[What needs to be done] Transcribe only the last portion of the material: exactly the lines from the one with "green mouse: 3 -> 2" through the end, inclusive.

[Data extract]
BEGIN

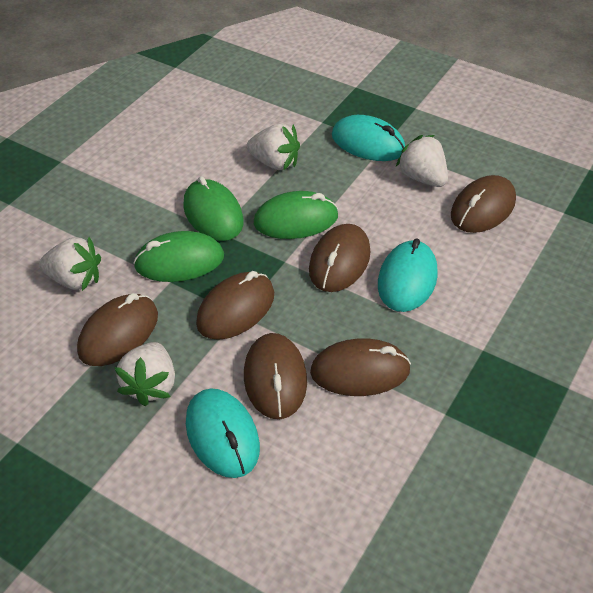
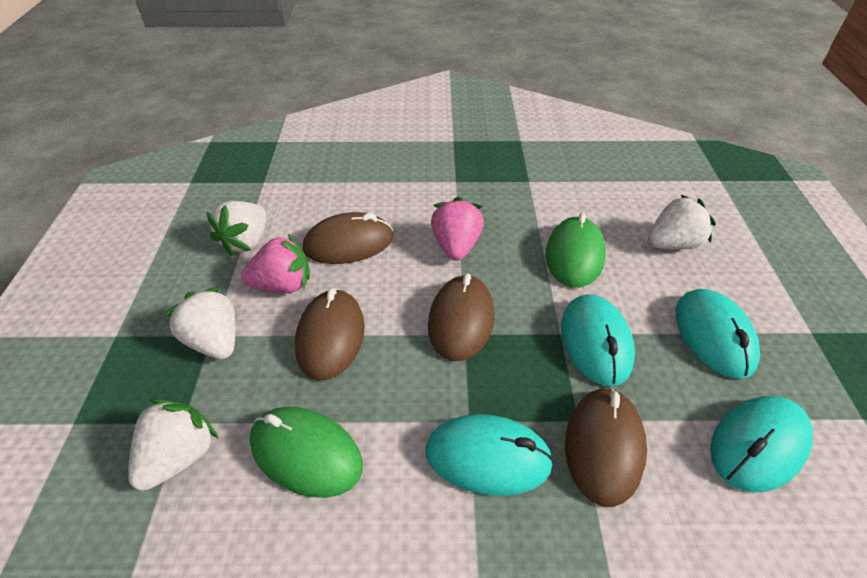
brown mouse: 6 -> 4
green mouse: 3 -> 2
pink strawberry: 0 -> 2
turquoise mouse: 3 -> 4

END

[The completed task]
green mouse: 3 -> 2
pink strawberry: 0 -> 2
turquoise mouse: 3 -> 4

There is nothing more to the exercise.